■ **Your task**
Pull out every line of the rows below that contains the word "their", and copy each one unchanged.

■ **Data shown**
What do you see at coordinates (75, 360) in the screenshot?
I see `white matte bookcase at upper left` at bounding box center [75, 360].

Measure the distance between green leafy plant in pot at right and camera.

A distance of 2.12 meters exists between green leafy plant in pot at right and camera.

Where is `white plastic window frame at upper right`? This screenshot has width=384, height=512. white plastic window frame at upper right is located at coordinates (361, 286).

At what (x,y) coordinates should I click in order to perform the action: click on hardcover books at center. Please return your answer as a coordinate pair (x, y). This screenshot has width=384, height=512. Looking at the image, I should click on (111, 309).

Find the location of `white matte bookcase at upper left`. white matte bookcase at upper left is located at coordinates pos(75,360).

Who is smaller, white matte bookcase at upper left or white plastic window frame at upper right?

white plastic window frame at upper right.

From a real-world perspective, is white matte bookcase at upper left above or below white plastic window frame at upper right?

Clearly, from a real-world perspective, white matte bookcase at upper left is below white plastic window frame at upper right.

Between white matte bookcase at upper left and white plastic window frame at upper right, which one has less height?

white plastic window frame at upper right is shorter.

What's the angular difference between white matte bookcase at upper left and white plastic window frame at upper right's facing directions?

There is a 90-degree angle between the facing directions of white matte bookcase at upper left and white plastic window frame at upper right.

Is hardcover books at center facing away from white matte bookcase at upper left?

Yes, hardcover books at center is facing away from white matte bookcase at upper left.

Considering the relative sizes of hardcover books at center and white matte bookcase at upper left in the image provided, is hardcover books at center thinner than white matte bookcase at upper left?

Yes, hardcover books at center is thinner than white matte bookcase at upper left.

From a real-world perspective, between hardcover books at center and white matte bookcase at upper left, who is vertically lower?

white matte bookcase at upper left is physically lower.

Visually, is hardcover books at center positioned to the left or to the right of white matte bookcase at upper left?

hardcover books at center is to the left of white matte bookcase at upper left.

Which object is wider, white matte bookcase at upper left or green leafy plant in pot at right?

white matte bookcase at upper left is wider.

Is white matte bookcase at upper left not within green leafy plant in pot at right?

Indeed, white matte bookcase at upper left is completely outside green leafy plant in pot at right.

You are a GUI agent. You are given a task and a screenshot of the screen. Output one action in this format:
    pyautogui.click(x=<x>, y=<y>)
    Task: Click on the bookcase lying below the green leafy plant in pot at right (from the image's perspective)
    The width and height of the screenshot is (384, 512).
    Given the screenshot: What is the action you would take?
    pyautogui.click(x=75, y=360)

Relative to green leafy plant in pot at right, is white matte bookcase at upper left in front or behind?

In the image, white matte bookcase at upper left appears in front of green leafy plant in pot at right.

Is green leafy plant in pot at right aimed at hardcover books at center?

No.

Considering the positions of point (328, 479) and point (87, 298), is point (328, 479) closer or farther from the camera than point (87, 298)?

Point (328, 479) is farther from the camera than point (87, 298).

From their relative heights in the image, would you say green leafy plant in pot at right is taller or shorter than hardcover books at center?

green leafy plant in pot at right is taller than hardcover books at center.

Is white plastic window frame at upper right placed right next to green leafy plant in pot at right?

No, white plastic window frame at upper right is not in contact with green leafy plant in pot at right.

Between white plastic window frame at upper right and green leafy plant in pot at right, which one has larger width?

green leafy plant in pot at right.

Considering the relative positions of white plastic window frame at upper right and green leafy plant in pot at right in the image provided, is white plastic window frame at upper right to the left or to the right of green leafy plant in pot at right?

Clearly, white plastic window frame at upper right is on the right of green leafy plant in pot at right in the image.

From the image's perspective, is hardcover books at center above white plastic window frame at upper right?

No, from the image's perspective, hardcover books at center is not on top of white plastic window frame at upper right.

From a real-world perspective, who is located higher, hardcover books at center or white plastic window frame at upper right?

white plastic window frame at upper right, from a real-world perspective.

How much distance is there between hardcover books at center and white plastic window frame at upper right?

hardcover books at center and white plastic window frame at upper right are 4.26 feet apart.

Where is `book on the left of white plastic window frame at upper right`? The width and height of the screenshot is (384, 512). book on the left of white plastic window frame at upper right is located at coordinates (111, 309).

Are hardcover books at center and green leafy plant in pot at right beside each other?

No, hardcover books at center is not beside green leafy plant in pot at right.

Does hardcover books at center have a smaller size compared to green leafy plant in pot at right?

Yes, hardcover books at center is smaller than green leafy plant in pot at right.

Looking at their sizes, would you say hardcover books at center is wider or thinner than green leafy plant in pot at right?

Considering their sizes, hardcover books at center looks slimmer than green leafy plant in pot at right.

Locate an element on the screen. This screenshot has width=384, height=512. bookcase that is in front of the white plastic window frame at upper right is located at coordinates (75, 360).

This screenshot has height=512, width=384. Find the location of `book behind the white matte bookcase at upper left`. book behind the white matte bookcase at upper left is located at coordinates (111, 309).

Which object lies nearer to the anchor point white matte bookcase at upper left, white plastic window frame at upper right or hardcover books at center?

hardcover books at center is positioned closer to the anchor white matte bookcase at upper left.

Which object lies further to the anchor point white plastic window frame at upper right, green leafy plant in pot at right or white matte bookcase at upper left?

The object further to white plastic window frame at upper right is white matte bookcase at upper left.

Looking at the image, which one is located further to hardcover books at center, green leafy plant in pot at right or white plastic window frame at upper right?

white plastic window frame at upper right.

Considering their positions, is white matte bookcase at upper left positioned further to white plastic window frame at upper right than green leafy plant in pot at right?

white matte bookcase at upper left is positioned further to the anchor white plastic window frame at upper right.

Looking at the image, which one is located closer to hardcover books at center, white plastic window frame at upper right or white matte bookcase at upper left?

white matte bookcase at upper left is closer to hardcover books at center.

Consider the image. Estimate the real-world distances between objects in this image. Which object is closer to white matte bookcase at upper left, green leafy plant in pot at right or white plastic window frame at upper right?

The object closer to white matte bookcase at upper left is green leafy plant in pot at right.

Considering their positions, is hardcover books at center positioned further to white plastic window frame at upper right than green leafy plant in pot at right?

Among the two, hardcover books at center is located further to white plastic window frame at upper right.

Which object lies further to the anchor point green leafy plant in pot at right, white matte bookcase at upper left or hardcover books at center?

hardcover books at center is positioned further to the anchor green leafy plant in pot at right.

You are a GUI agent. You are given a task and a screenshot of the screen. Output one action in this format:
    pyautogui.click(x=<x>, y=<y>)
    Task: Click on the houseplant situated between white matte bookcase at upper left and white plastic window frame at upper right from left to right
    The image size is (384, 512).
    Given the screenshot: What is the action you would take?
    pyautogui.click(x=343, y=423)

■ **Solution to this task**
From their relative heights in the image, would you say green leafy plant in pot at right is taller or shorter than hardcover books at center?
Looking at their sizes, would you say hardcover books at center is wider or thinner than green leafy plant in pot at right?
Considering their sizes, hardcover books at center looks slimmer than green leafy plant in pot at right.
Considering their positions, is white matte bookcase at upper left positioned further to white plastic window frame at upper right than green leafy plant in pot at right?
Considering their positions, is hardcover books at center positioned further to white plastic window frame at upper right than green leafy plant in pot at right?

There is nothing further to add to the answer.